Put the entries from the start through the line containing "Arequipa: 03:16 -> 14:20", both included, into a JSON list of strings with one string per line, skipping any blank lines.

* [DATA LINES]
######

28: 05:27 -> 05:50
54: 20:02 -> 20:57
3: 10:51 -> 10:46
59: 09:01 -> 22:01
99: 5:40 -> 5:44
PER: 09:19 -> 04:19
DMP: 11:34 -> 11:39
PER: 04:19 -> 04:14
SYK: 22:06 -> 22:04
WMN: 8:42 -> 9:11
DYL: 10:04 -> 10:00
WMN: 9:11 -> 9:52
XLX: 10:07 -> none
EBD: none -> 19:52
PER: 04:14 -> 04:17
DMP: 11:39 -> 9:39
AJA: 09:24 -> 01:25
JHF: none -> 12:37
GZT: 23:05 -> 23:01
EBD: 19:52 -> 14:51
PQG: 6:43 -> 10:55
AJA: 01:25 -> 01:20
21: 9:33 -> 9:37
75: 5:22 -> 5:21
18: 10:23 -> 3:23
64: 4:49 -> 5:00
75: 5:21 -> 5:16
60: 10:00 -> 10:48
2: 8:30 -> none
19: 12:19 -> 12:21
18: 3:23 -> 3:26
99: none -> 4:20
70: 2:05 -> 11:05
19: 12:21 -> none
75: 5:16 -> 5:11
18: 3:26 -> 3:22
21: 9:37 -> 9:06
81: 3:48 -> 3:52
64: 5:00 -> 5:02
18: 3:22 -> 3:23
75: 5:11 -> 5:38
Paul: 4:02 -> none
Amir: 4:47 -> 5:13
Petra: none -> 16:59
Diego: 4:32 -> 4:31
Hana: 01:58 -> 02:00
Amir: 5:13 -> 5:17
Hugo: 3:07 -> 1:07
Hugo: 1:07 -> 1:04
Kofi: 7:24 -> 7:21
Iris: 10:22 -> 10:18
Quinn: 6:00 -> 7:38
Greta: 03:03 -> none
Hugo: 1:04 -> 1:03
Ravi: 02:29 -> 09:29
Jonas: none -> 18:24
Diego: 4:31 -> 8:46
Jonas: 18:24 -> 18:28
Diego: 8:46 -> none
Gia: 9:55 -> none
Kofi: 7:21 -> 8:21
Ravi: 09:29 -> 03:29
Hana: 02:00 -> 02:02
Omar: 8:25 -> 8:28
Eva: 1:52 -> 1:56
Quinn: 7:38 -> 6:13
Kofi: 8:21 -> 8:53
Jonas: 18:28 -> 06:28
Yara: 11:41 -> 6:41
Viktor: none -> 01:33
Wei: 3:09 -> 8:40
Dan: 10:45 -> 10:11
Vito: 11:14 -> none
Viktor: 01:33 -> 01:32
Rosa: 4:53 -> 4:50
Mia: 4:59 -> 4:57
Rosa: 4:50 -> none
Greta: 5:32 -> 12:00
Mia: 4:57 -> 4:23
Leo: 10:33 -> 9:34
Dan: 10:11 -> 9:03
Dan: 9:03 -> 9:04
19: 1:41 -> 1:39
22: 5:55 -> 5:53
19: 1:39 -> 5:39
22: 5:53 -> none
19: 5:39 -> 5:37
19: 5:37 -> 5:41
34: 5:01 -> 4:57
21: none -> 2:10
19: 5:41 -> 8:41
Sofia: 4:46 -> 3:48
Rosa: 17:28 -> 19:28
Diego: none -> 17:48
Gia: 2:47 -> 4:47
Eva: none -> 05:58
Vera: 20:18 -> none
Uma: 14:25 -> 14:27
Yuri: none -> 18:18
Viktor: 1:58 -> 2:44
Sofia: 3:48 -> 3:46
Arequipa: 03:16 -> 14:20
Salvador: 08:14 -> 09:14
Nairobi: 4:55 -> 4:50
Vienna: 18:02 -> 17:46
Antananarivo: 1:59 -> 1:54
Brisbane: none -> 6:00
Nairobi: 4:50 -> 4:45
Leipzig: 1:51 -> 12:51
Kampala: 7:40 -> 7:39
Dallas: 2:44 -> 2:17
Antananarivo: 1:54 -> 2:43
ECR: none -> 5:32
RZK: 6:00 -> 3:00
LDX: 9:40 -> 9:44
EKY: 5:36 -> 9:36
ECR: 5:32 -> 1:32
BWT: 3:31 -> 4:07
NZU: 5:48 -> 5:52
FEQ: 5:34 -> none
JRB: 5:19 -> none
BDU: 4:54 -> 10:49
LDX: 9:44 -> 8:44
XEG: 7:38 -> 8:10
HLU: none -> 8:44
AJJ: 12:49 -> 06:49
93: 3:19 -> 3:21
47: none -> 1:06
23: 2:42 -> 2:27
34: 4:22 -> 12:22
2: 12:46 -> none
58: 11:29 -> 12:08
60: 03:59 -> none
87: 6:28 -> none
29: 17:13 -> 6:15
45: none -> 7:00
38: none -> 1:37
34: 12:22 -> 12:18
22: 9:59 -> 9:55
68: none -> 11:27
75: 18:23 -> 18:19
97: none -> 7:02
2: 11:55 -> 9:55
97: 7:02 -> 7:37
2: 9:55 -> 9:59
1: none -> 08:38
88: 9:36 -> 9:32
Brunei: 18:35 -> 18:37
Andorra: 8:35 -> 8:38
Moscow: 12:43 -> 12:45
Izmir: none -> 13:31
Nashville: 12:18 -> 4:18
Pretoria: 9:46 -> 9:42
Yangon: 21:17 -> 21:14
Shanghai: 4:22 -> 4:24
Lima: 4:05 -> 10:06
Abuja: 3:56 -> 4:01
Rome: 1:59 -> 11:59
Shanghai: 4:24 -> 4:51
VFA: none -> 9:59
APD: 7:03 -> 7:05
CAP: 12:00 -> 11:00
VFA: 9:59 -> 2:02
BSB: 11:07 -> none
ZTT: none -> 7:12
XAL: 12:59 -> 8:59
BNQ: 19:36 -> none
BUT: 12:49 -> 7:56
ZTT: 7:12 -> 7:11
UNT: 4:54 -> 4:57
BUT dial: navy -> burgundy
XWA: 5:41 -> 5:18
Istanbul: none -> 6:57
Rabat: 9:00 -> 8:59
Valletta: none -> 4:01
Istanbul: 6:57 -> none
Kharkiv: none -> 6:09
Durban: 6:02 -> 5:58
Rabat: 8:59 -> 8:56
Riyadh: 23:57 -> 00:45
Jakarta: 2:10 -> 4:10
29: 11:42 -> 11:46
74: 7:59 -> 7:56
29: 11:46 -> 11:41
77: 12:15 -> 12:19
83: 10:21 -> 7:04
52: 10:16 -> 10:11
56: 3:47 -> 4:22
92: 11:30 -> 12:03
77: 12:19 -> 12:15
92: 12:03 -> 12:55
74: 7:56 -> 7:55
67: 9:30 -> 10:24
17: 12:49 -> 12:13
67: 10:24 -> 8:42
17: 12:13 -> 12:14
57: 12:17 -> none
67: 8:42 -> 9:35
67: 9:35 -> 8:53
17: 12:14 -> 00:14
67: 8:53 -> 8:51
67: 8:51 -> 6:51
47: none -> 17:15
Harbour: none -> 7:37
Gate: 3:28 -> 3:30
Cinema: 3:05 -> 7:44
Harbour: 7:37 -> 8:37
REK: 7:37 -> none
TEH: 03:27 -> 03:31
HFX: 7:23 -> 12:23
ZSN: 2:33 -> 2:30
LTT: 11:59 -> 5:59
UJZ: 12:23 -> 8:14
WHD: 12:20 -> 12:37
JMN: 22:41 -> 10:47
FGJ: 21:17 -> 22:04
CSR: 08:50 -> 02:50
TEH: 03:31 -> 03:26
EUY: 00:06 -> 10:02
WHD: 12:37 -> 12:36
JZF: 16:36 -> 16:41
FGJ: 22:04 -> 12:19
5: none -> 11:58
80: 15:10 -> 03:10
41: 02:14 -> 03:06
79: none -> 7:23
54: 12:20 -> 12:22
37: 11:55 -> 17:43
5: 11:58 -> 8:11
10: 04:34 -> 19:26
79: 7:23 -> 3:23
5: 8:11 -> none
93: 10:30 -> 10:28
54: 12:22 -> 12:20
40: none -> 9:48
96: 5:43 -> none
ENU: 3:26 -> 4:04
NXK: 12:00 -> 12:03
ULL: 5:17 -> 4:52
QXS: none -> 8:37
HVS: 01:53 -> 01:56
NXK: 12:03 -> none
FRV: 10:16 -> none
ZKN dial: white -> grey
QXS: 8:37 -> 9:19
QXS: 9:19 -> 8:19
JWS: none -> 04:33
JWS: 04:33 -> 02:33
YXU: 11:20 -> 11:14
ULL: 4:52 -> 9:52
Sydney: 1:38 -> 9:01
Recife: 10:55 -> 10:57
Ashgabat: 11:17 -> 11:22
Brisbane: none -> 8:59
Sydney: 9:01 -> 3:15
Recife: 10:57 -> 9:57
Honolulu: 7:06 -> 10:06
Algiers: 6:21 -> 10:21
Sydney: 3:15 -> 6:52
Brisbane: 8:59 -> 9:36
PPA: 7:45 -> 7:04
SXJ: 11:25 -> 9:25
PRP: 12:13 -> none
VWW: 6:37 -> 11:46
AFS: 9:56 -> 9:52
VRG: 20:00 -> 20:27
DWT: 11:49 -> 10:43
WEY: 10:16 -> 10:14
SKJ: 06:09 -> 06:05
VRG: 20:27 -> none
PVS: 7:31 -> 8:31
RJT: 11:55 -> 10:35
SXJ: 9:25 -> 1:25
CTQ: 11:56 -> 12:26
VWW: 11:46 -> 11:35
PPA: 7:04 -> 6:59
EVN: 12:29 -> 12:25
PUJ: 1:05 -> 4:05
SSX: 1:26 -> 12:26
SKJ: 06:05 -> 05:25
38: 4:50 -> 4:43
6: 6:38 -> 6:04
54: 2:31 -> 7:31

######

* [OUTPUT BELOW]
[
  "28: 05:27 -> 05:50",
  "54: 20:02 -> 20:57",
  "3: 10:51 -> 10:46",
  "59: 09:01 -> 22:01",
  "99: 5:40 -> 5:44",
  "PER: 09:19 -> 04:19",
  "DMP: 11:34 -> 11:39",
  "PER: 04:19 -> 04:14",
  "SYK: 22:06 -> 22:04",
  "WMN: 8:42 -> 9:11",
  "DYL: 10:04 -> 10:00",
  "WMN: 9:11 -> 9:52",
  "XLX: 10:07 -> none",
  "EBD: none -> 19:52",
  "PER: 04:14 -> 04:17",
  "DMP: 11:39 -> 9:39",
  "AJA: 09:24 -> 01:25",
  "JHF: none -> 12:37",
  "GZT: 23:05 -> 23:01",
  "EBD: 19:52 -> 14:51",
  "PQG: 6:43 -> 10:55",
  "AJA: 01:25 -> 01:20",
  "21: 9:33 -> 9:37",
  "75: 5:22 -> 5:21",
  "18: 10:23 -> 3:23",
  "64: 4:49 -> 5:00",
  "75: 5:21 -> 5:16",
  "60: 10:00 -> 10:48",
  "2: 8:30 -> none",
  "19: 12:19 -> 12:21",
  "18: 3:23 -> 3:26",
  "99: none -> 4:20",
  "70: 2:05 -> 11:05",
  "19: 12:21 -> none",
  "75: 5:16 -> 5:11",
  "18: 3:26 -> 3:22",
  "21: 9:37 -> 9:06",
  "81: 3:48 -> 3:52",
  "64: 5:00 -> 5:02",
  "18: 3:22 -> 3:23",
  "75: 5:11 -> 5:38",
  "Paul: 4:02 -> none",
  "Amir: 4:47 -> 5:13",
  "Petra: none -> 16:59",
  "Diego: 4:32 -> 4:31",
  "Hana: 01:58 -> 02:00",
  "Amir: 5:13 -> 5:17",
  "Hugo: 3:07 -> 1:07",
  "Hugo: 1:07 -> 1:04",
  "Kofi: 7:24 -> 7:21",
  "Iris: 10:22 -> 10:18",
  "Quinn: 6:00 -> 7:38",
  "Greta: 03:03 -> none",
  "Hugo: 1:04 -> 1:03",
  "Ravi: 02:29 -> 09:29",
  "Jonas: none -> 18:24",
  "Diego: 4:31 -> 8:46",
  "Jonas: 18:24 -> 18:28",
  "Diego: 8:46 -> none",
  "Gia: 9:55 -> none",
  "Kofi: 7:21 -> 8:21",
  "Ravi: 09:29 -> 03:29",
  "Hana: 02:00 -> 02:02",
  "Omar: 8:25 -> 8:28",
  "Eva: 1:52 -> 1:56",
  "Quinn: 7:38 -> 6:13",
  "Kofi: 8:21 -> 8:53",
  "Jonas: 18:28 -> 06:28",
  "Yara: 11:41 -> 6:41",
  "Viktor: none -> 01:33",
  "Wei: 3:09 -> 8:40",
  "Dan: 10:45 -> 10:11",
  "Vito: 11:14 -> none",
  "Viktor: 01:33 -> 01:32",
  "Rosa: 4:53 -> 4:50",
  "Mia: 4:59 -> 4:57",
  "Rosa: 4:50 -> none",
  "Greta: 5:32 -> 12:00",
  "Mia: 4:57 -> 4:23",
  "Leo: 10:33 -> 9:34",
  "Dan: 10:11 -> 9:03",
  "Dan: 9:03 -> 9:04",
  "19: 1:41 -> 1:39",
  "22: 5:55 -> 5:53",
  "19: 1:39 -> 5:39",
  "22: 5:53 -> none",
  "19: 5:39 -> 5:37",
  "19: 5:37 -> 5:41",
  "34: 5:01 -> 4:57",
  "21: none -> 2:10",
  "19: 5:41 -> 8:41",
  "Sofia: 4:46 -> 3:48",
  "Rosa: 17:28 -> 19:28",
  "Diego: none -> 17:48",
  "Gia: 2:47 -> 4:47",
  "Eva: none -> 05:58",
  "Vera: 20:18 -> none",
  "Uma: 14:25 -> 14:27",
  "Yuri: none -> 18:18",
  "Viktor: 1:58 -> 2:44",
  "Sofia: 3:48 -> 3:46",
  "Arequipa: 03:16 -> 14:20"
]